**Data to use:**
-*-

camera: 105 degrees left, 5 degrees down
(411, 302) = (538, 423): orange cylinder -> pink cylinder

-*-

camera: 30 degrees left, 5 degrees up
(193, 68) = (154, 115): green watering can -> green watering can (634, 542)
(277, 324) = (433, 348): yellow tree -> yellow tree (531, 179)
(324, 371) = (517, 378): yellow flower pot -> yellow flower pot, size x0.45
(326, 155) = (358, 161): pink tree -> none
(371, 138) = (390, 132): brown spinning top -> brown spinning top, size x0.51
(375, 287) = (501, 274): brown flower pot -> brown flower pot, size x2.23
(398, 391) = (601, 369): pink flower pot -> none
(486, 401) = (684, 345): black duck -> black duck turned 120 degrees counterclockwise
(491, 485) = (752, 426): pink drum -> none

-*-

Repeat, exactly as they stand above, the lines from the line with "(326, 155) = (358, 161): pink tree -> none" to the line with "(398, 391) = (601, 369): pink", both lines included.

**Result for this task:**
(326, 155) = (358, 161): pink tree -> none
(371, 138) = (390, 132): brown spinning top -> brown spinning top, size x0.51
(375, 287) = (501, 274): brown flower pot -> brown flower pot, size x2.23
(398, 391) = (601, 369): pink flower pot -> none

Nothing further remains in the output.